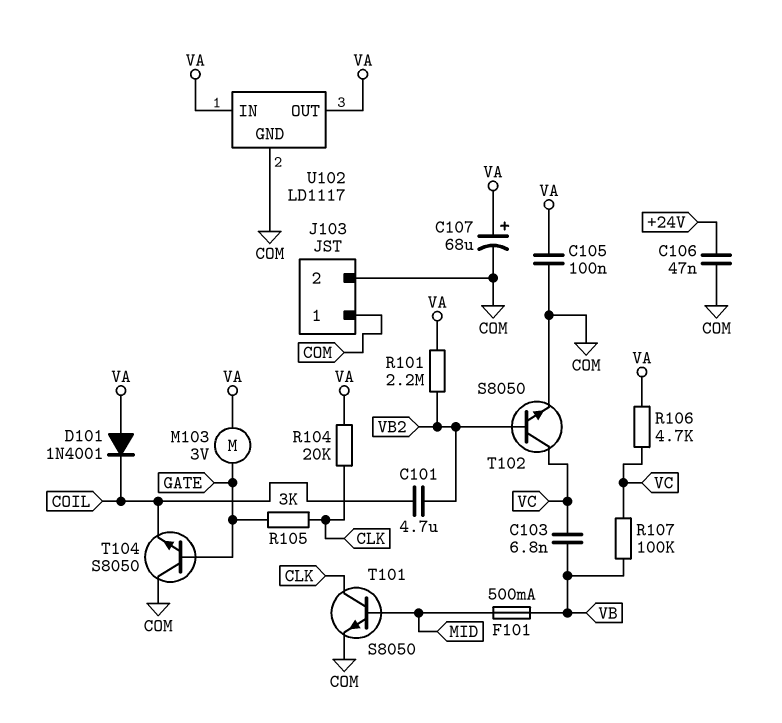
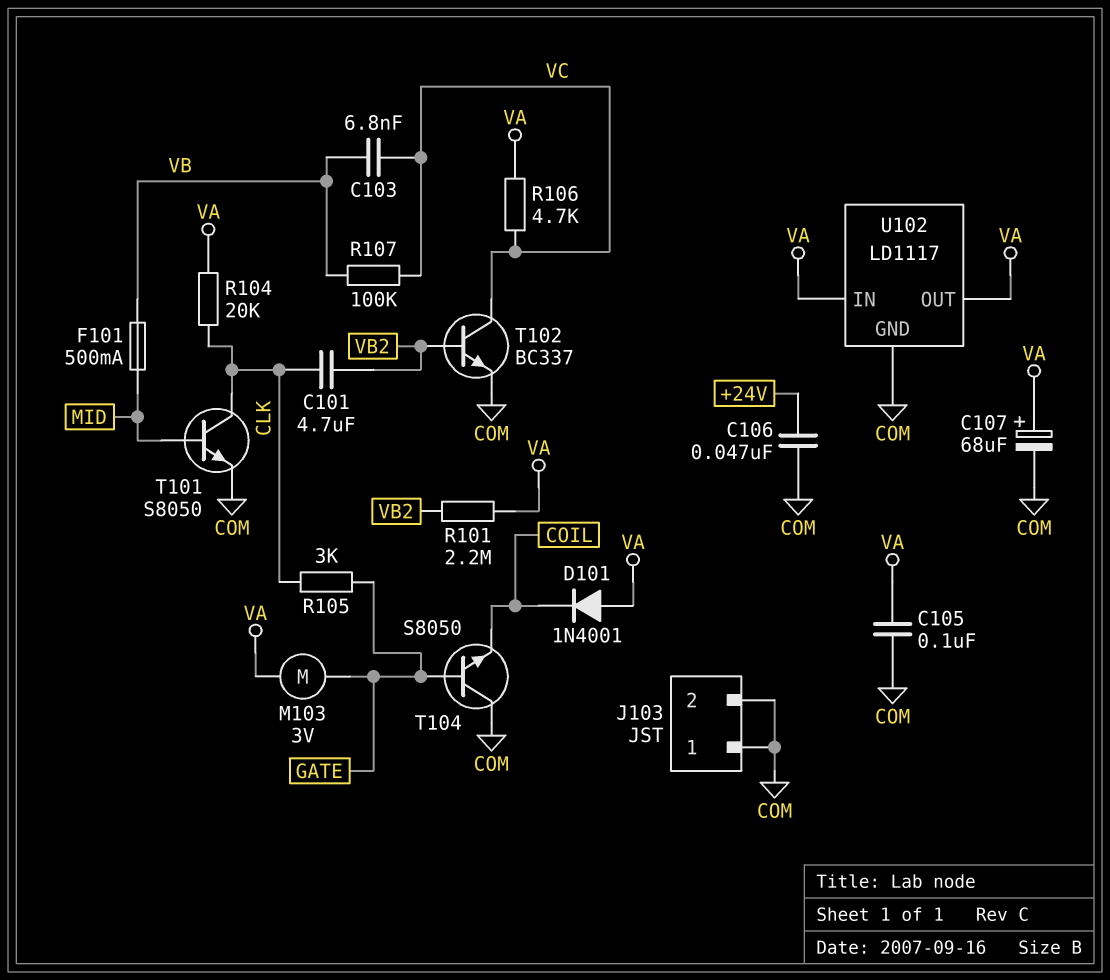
C101: 4.7uF (COIL, VB2) -> 4.7uF (CLK, VB2)
T102: NPN S8050 (B VB2, C VC, E COM) -> NPN BC337 (B VB2, C VC, E COM)

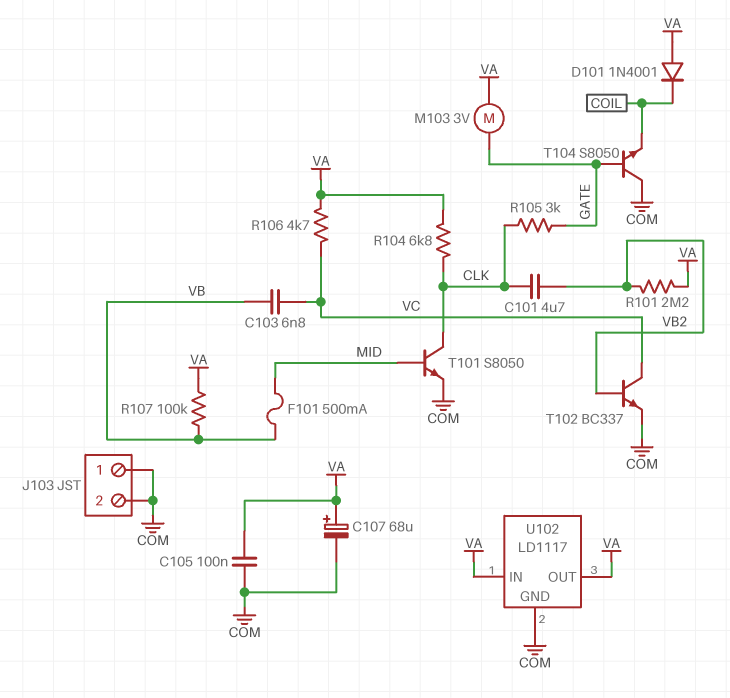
C106: 47nF (+24V, COM) -> none
R104: 20k (CLK, VA) -> 6.8k (CLK, VA)
R107: 100k (VB, VC) -> 100k (VA, VB)

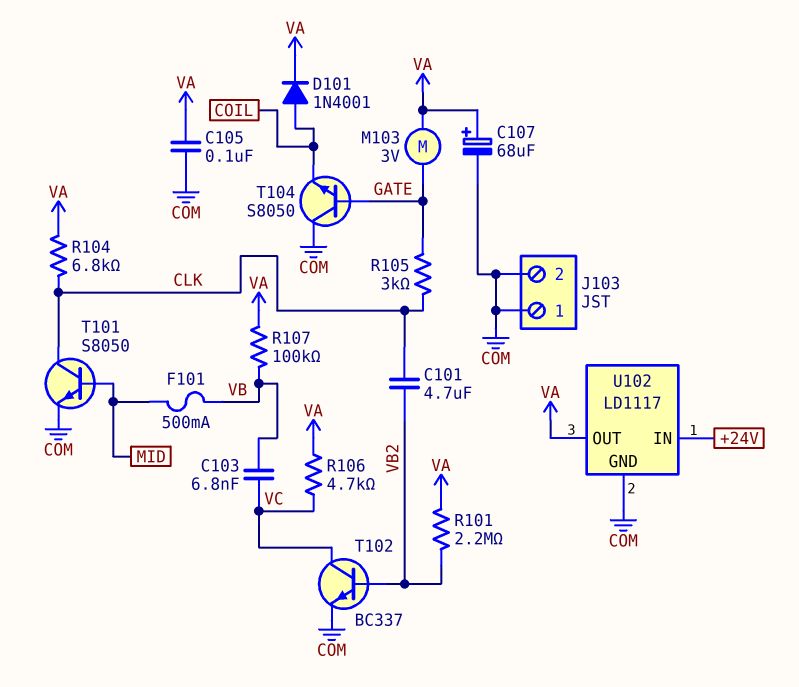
D101: diode 1N4001 (A VA, K COIL) -> diode 1N4001 (A COIL, K VA)
U102 pin IN: VA -> +24V

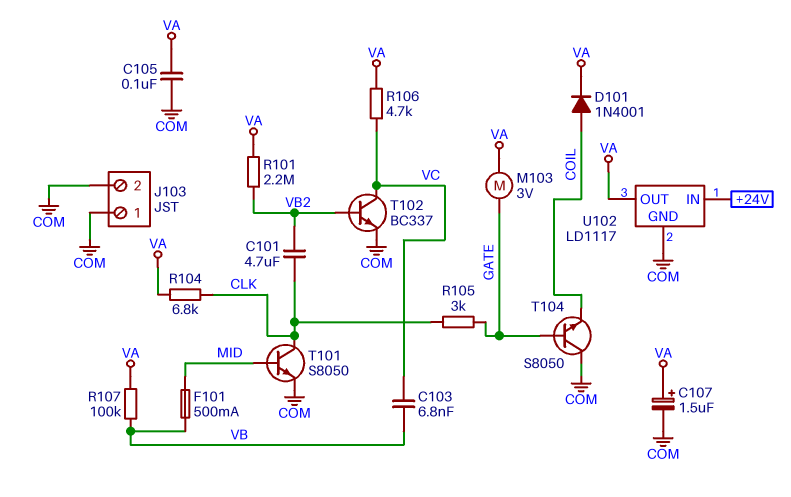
C107: 68uF (plus VA, minus COM) -> 1.5uF (plus VA, minus COM)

★ ★ ★ ★ ★ ★ ★

### THE PROBLEM
Look through the listing above. Pick out each line with "COIL" and copy it.

### OUTPUT FOR THIS TASK
C101: 4.7uF (COIL, VB2) -> 4.7uF (CLK, VB2)
D101: diode 1N4001 (A VA, K COIL) -> diode 1N4001 (A COIL, K VA)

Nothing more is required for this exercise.